▸ YOUR INSTRUCTIONS:
In the listing below, find each line holding "spinning" and copy it.

▸ DATA FOR PROCESSING:
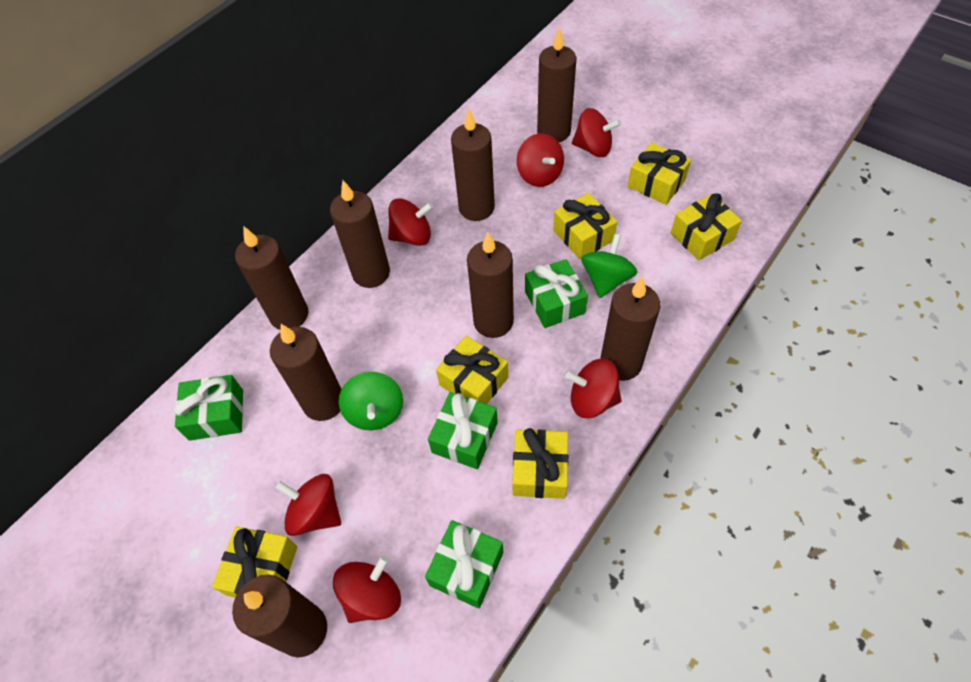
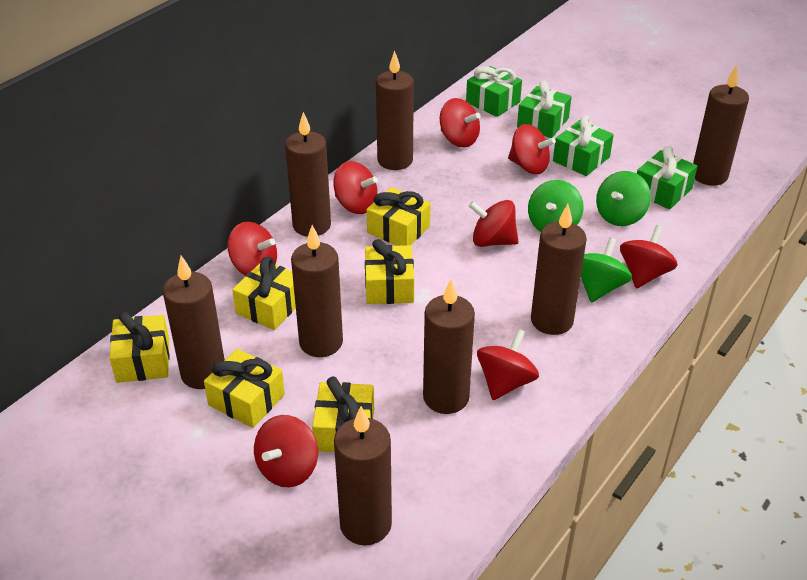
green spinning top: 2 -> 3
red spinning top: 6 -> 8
--
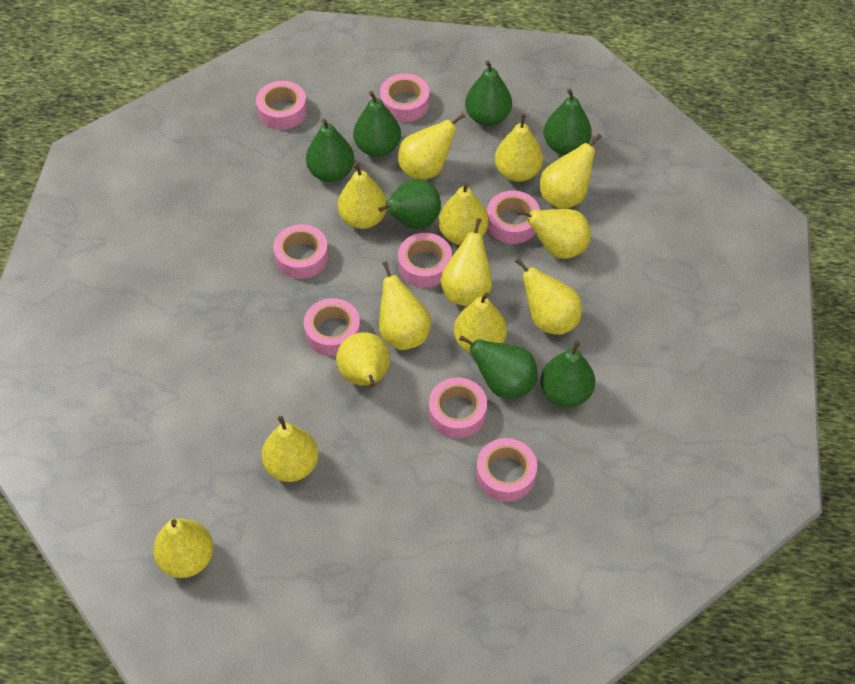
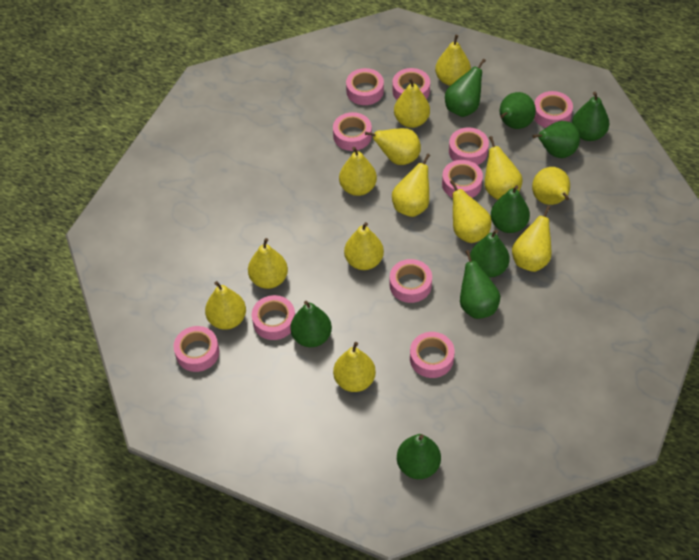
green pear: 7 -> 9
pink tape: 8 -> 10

▸ OUTPUT OF THE EXERCISE:
green spinning top: 2 -> 3
red spinning top: 6 -> 8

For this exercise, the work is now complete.